**Exercise description**
Write out word for word the lines from the one holding "GPS1 pin TX: D34 -> D18" through the end of the data, and only those lines. Pictures stay out.

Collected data
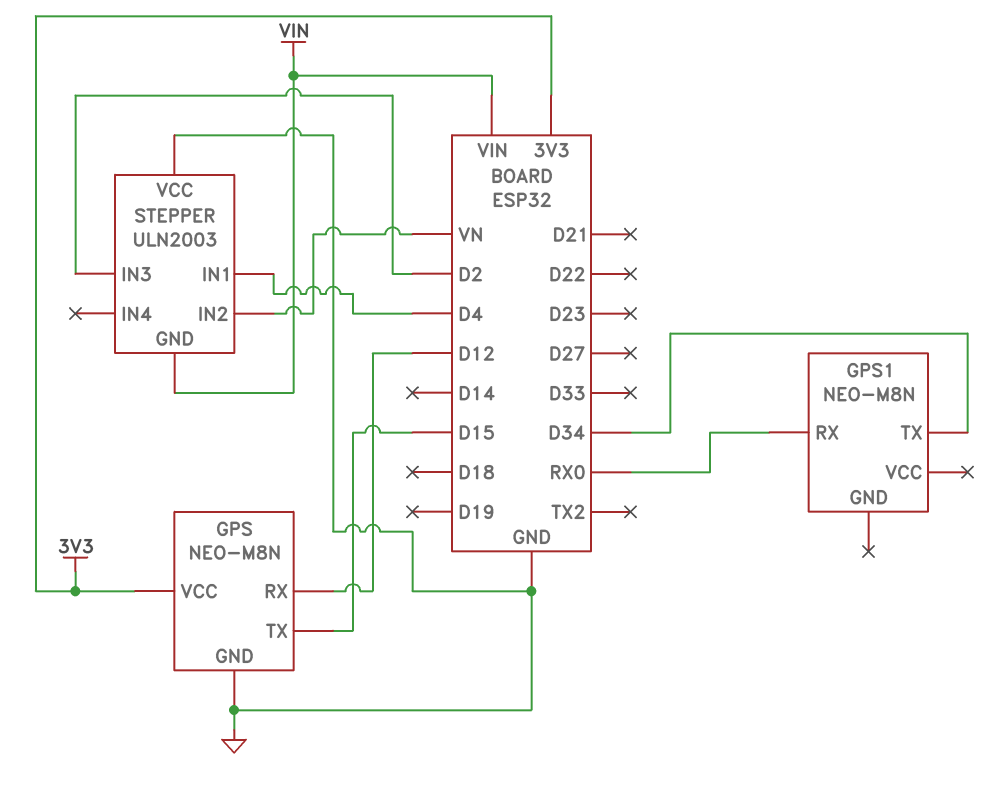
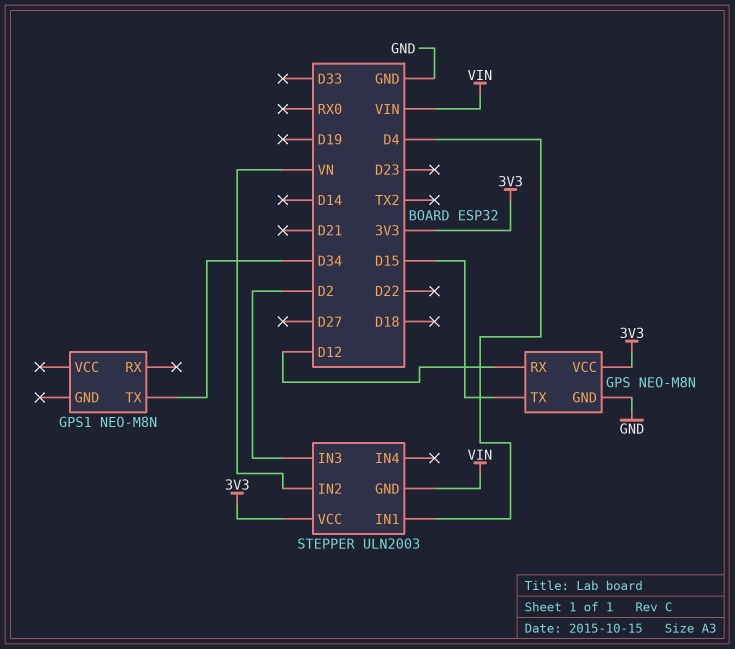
GPS1 pin RX: RX0 -> none
STEPPER pin VCC: GND -> 3V3

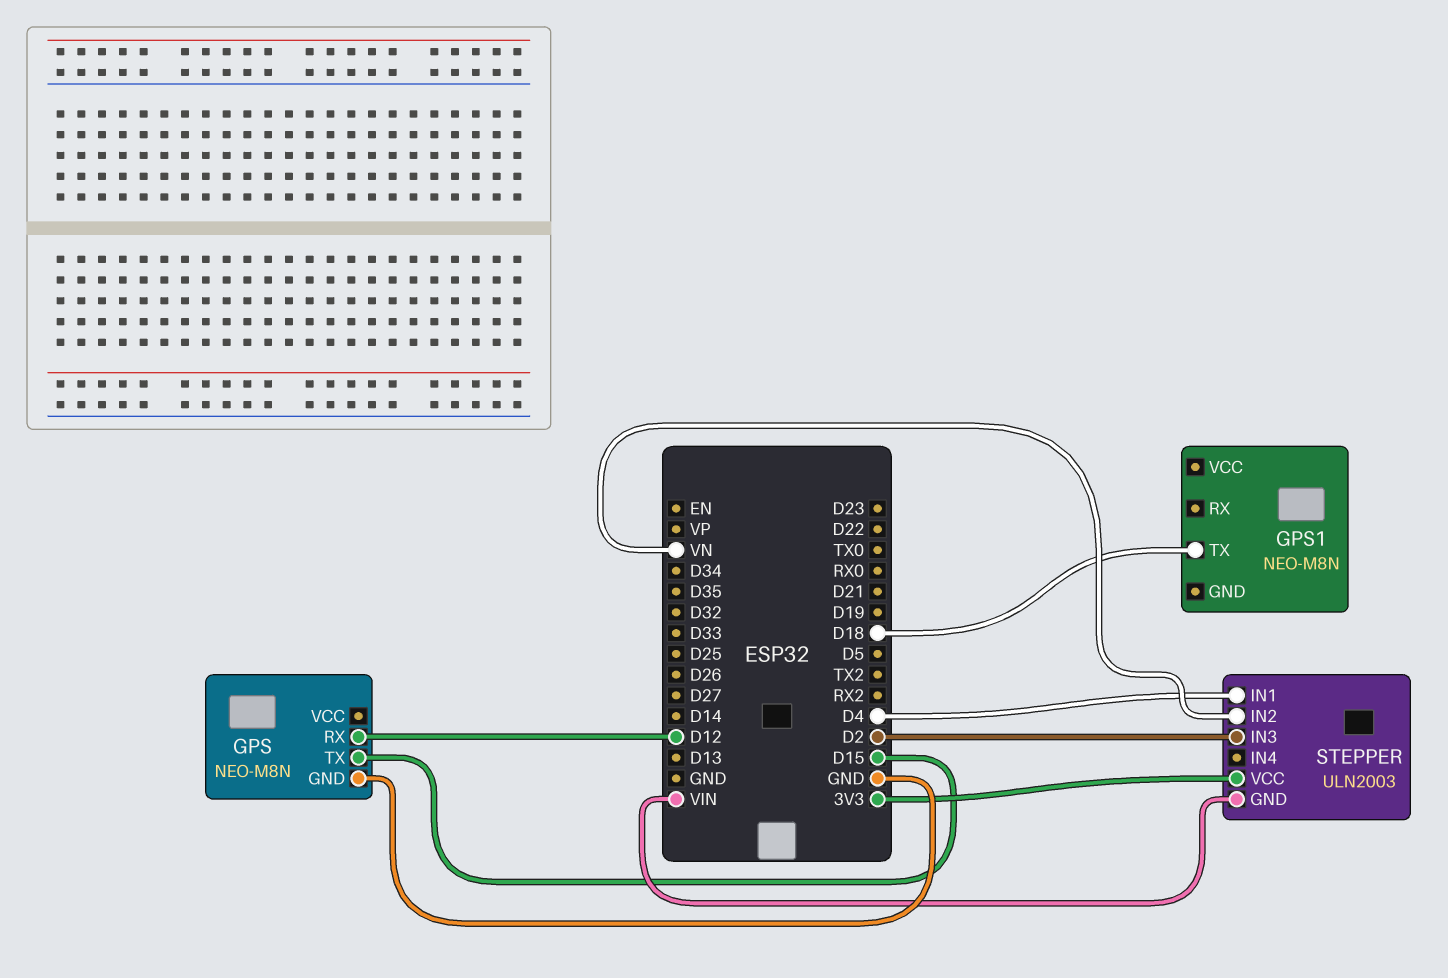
GPS pin VCC: 3V3 -> none
GPS1 pin TX: D34 -> D18

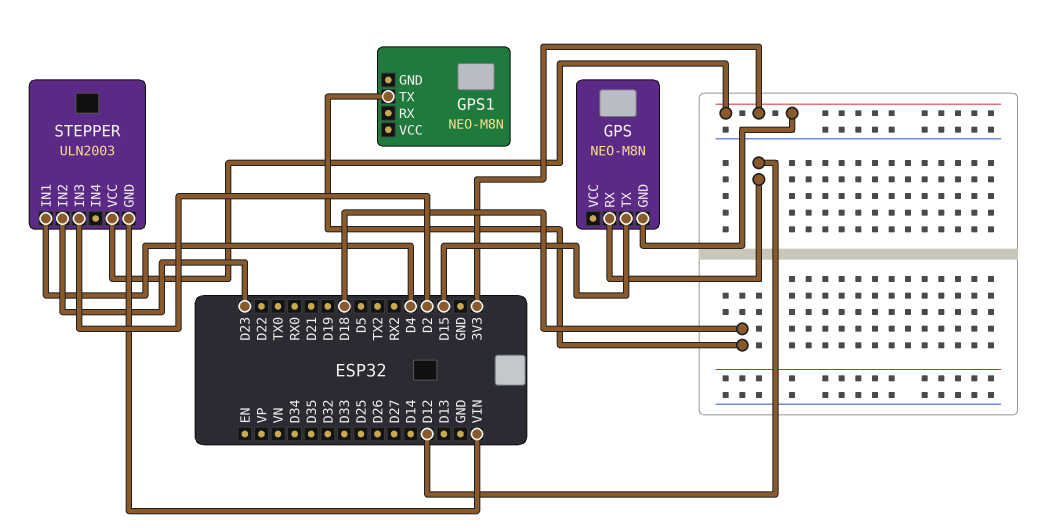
GPS pin GND: GND -> 3V3
STEPPER pin IN2: VN -> D23

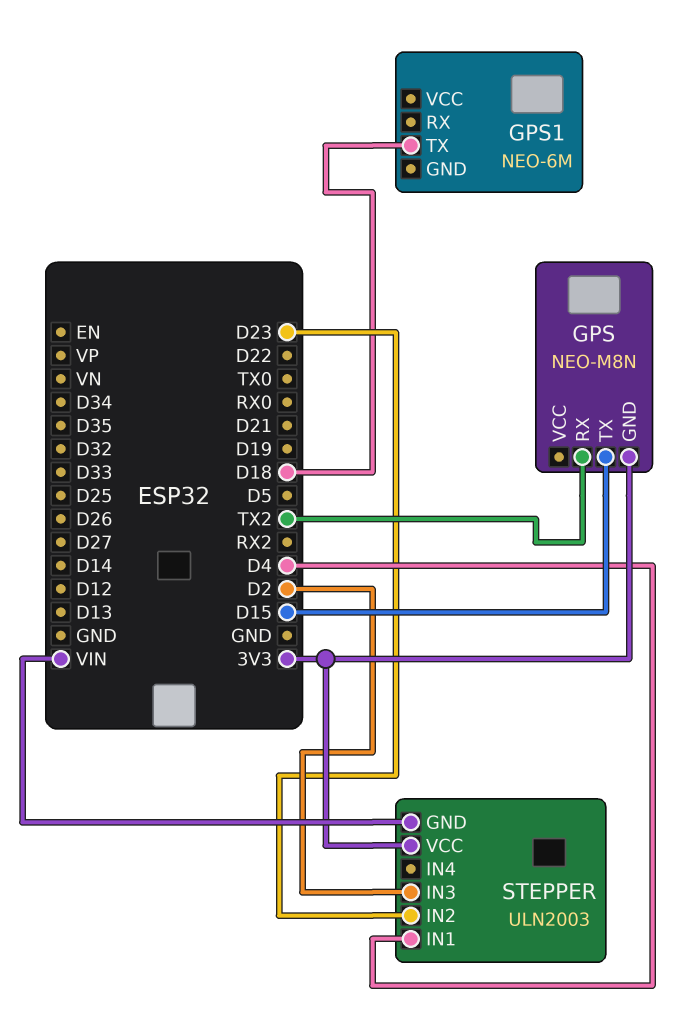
GPS pin RX: D12 -> TX2
GPS1: NEO-M8N -> NEO-6M

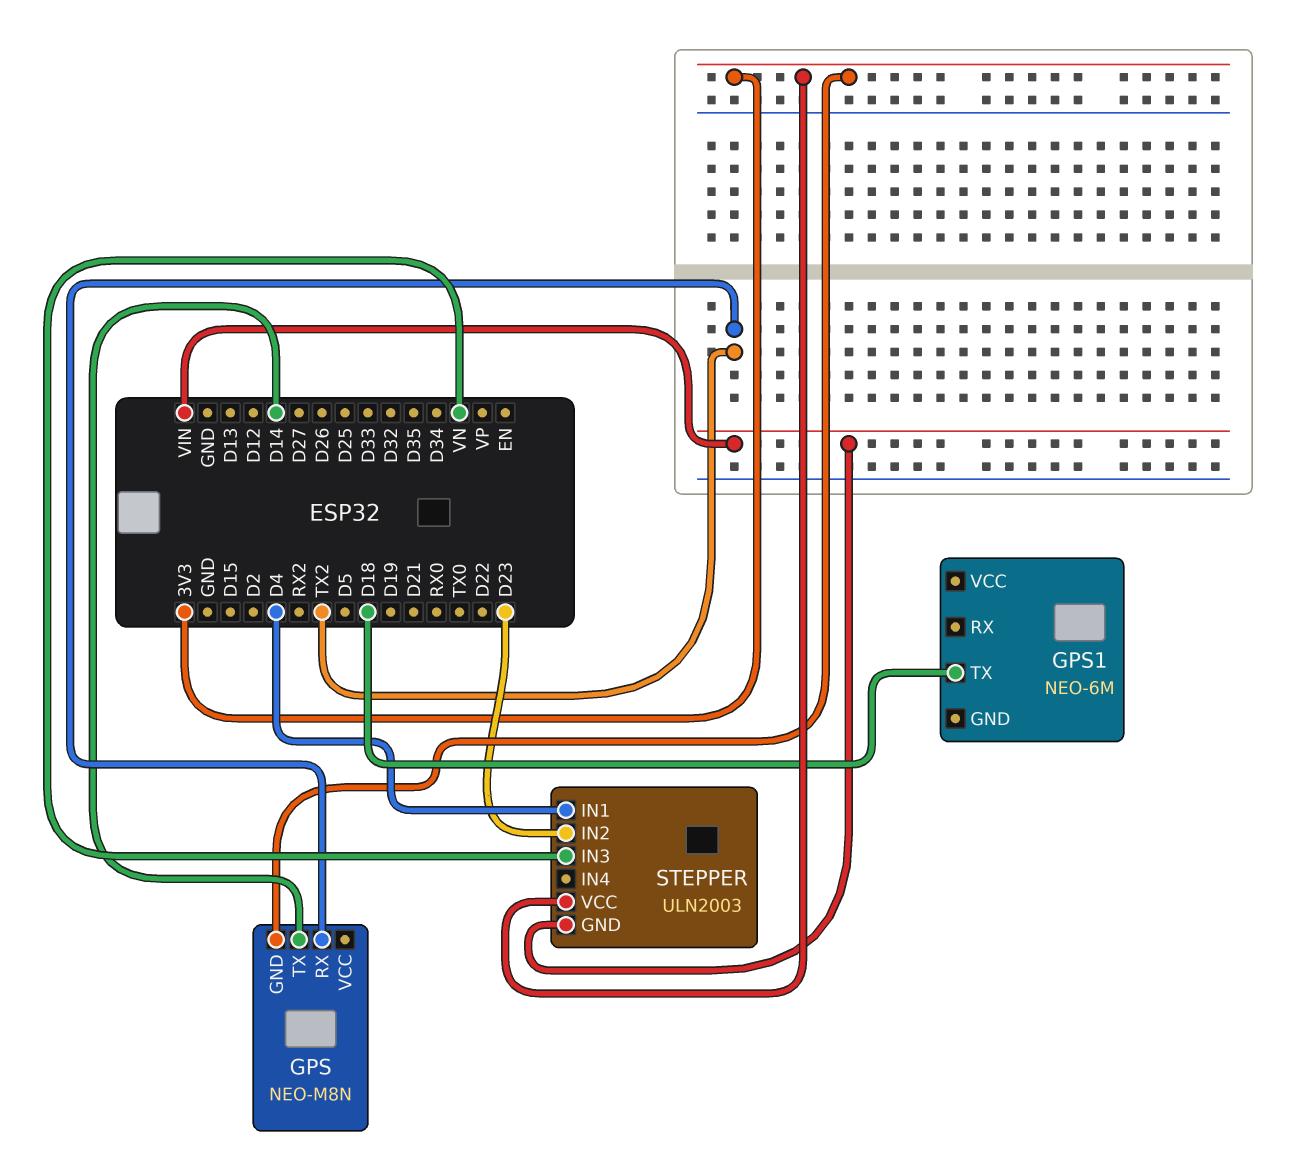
GPS pin TX: D15 -> D14
STEPPER pin IN3: D2 -> VN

**Exercise response**
GPS1 pin TX: D34 -> D18

GPS pin GND: GND -> 3V3
STEPPER pin IN2: VN -> D23

GPS pin RX: D12 -> TX2
GPS1: NEO-M8N -> NEO-6M

GPS pin TX: D15 -> D14
STEPPER pin IN3: D2 -> VN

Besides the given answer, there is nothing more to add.